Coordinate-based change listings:
==*==
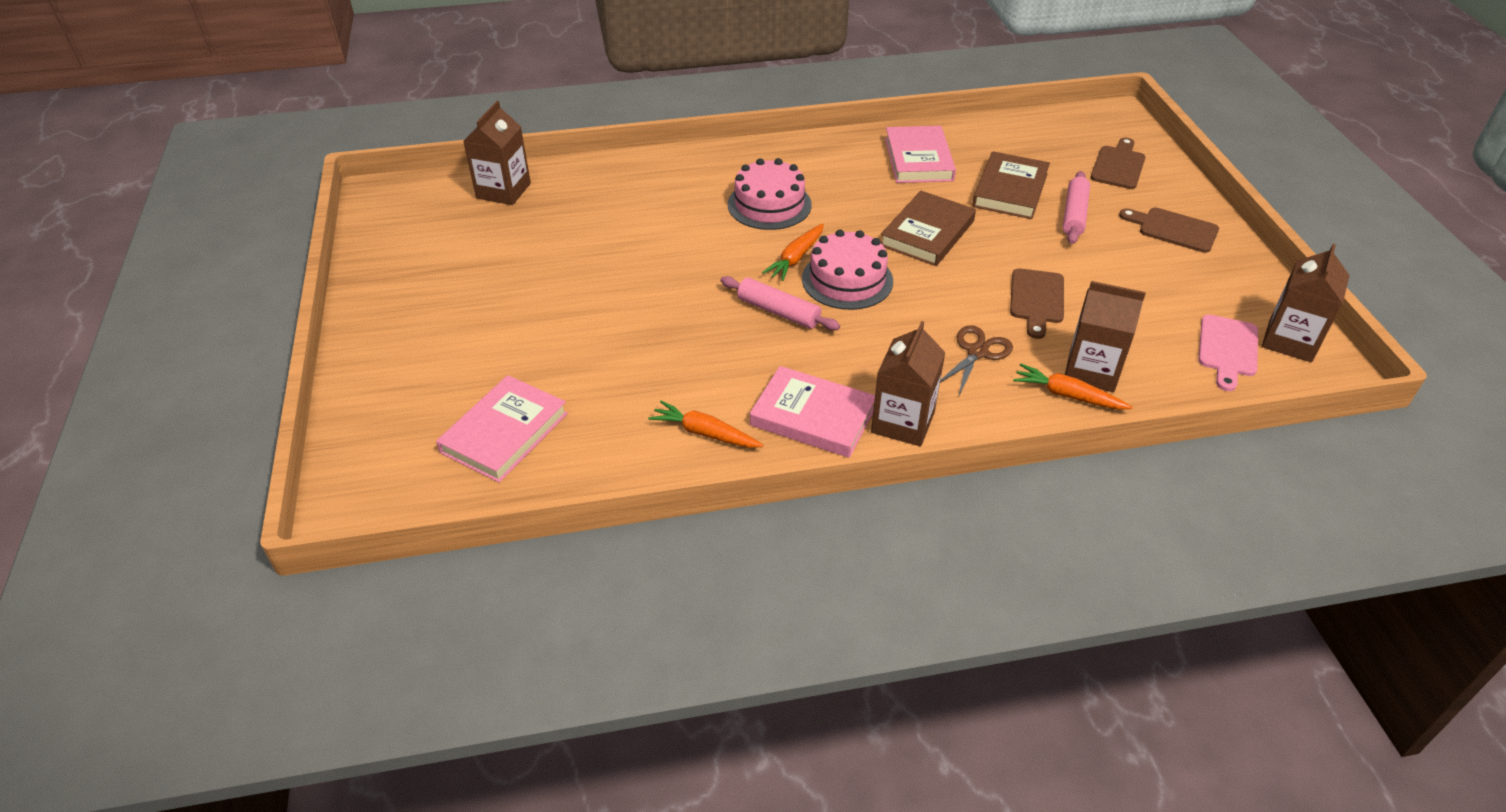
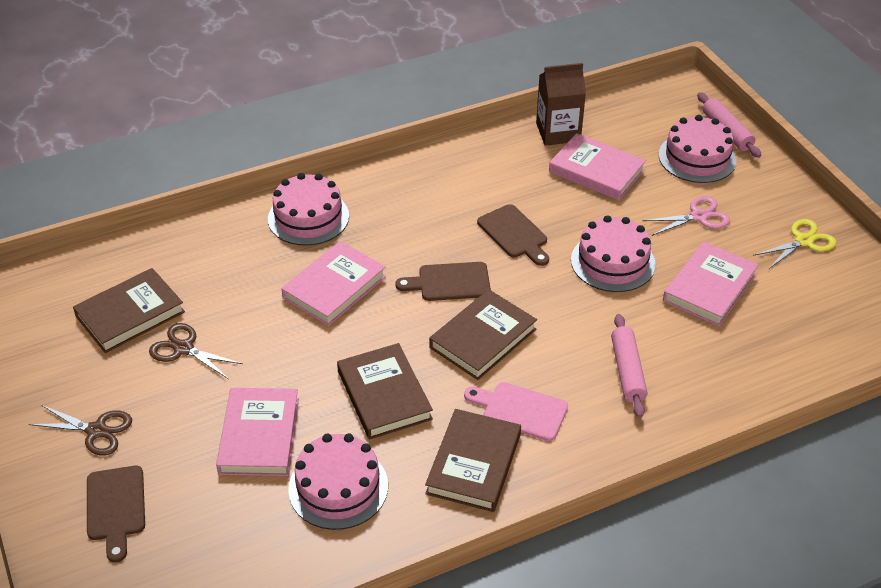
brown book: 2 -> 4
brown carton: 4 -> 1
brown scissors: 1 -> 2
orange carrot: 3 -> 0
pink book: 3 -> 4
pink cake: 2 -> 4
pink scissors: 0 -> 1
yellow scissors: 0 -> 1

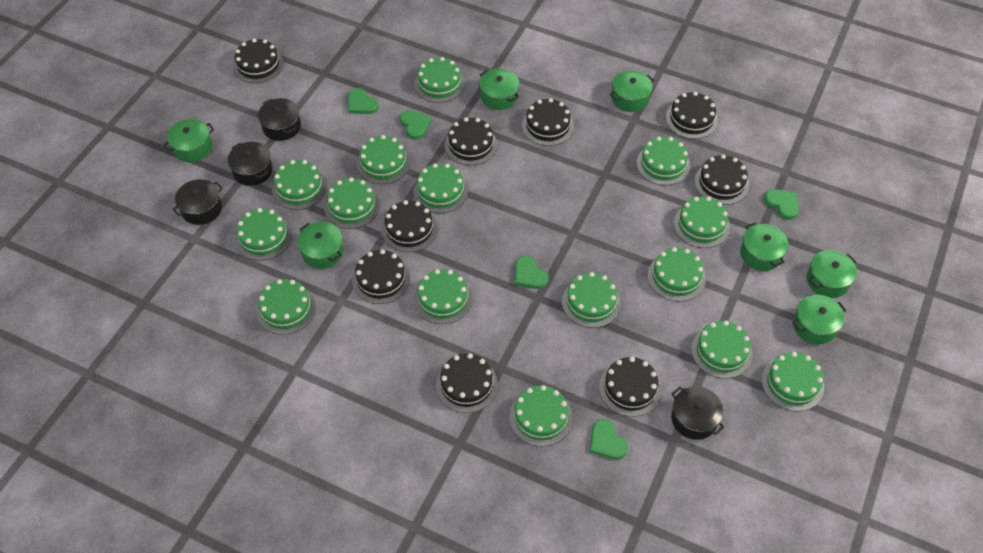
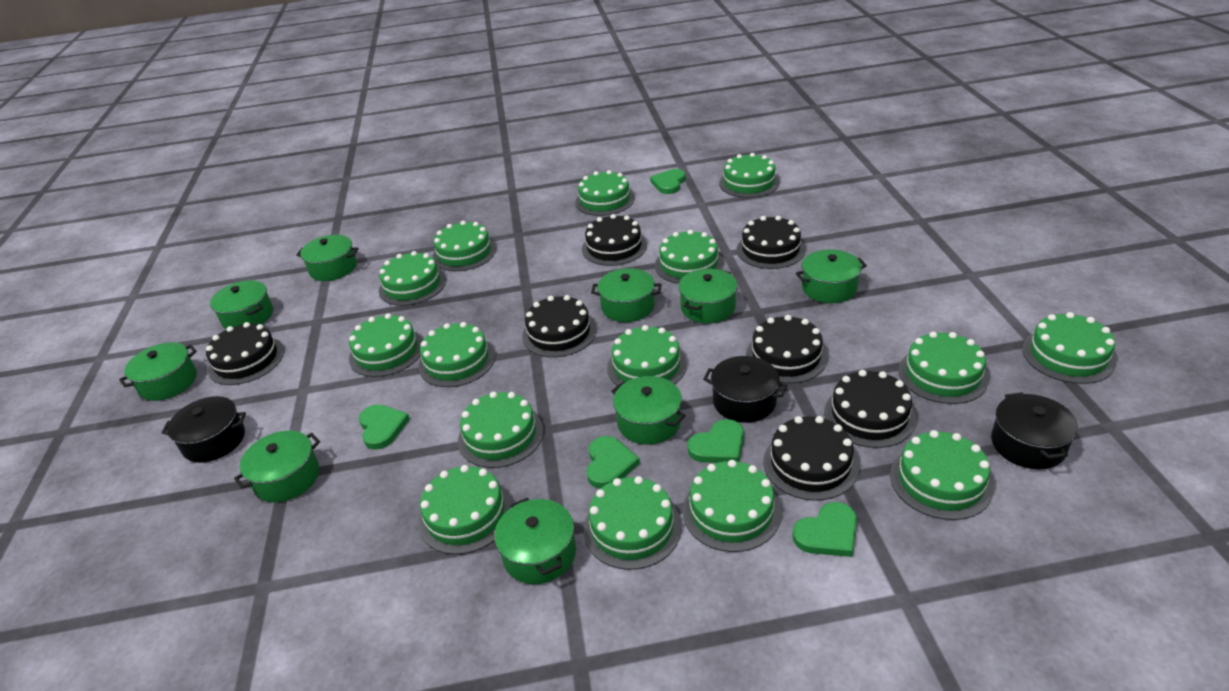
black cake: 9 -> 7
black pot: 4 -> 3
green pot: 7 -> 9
==*==
• **Task details**
Copy every entry word for word, but omit the pictures.

• **Problem solution**
brown book: 2 -> 4
brown carton: 4 -> 1
brown scissors: 1 -> 2
orange carrot: 3 -> 0
pink book: 3 -> 4
pink cake: 2 -> 4
pink scissors: 0 -> 1
yellow scissors: 0 -> 1

black cake: 9 -> 7
black pot: 4 -> 3
green pot: 7 -> 9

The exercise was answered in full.